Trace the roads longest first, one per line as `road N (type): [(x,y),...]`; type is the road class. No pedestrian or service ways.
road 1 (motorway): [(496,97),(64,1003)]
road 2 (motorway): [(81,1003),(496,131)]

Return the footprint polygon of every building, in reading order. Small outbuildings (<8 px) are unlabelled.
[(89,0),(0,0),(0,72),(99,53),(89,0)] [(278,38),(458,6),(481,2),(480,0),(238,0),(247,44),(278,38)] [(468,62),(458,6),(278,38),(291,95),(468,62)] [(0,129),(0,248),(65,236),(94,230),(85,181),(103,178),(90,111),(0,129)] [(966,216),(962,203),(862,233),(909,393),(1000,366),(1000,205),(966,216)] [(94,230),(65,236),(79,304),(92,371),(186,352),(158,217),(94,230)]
______
— Assignment —
Transcribe the data above in full, exactly.

— Result for this exercise —
Trace the roads longest first, one per line as `road N (type): [(x,y),...]`; type is the road class. No pedestrian or service ways.
road 1 (motorway): [(496,97),(64,1003)]
road 2 (motorway): [(81,1003),(496,131)]

Return the footprint polygon of every building, in reading order. Small outbuildings (<8 px) are unlabelled.
[(89,0),(0,0),(0,72),(99,53),(89,0)] [(278,38),(458,6),(481,2),(480,0),(238,0),(247,44),(278,38)] [(468,62),(458,6),(278,38),(291,95),(468,62)] [(0,129),(0,248),(65,236),(94,230),(85,181),(103,178),(90,111),(0,129)] [(966,216),(962,203),(862,233),(909,393),(1000,366),(1000,205),(966,216)] [(94,230),(65,236),(79,304),(92,371),(186,352),(158,217),(94,230)]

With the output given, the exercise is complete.